For this exercise, output the line holding "(417, 353) = (243, 336): grey" and all subsequent lines of the entries below, unchanged, up to and including the last.

(Dataset Opens)

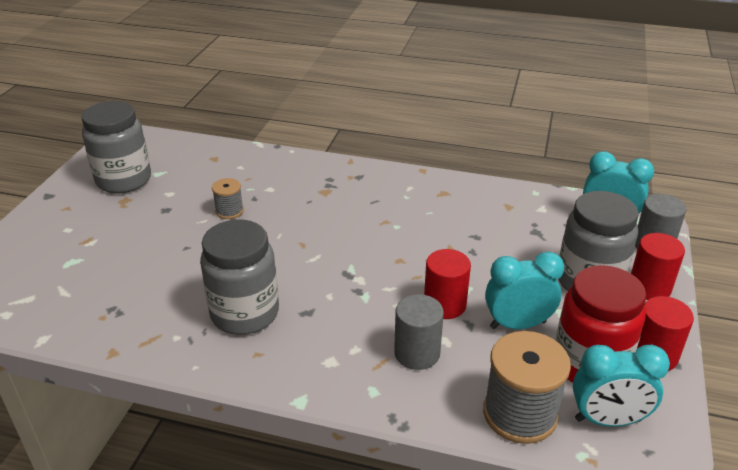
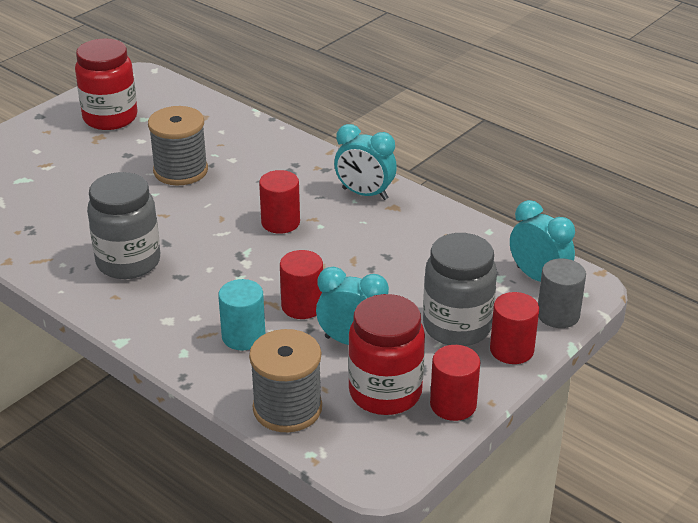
camera: 25 degrees right, 0 degrees up
(124, 180) = (110, 118): grey jar -> red jar
(229, 211) = (180, 171): grey spool -> grey spool, size x1.93
(359, 233) = (280, 222): none -> red cylinder
(417, 353) = (243, 336): grey cylinder -> turquoise cylinder
(607, 420) = (358, 437): turquoise clock -> turquoise clock (365, 194)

(Dataset Closes)

Answer to this problem:
(417, 353) = (243, 336): grey cylinder -> turquoise cylinder
(607, 420) = (358, 437): turquoise clock -> turquoise clock (365, 194)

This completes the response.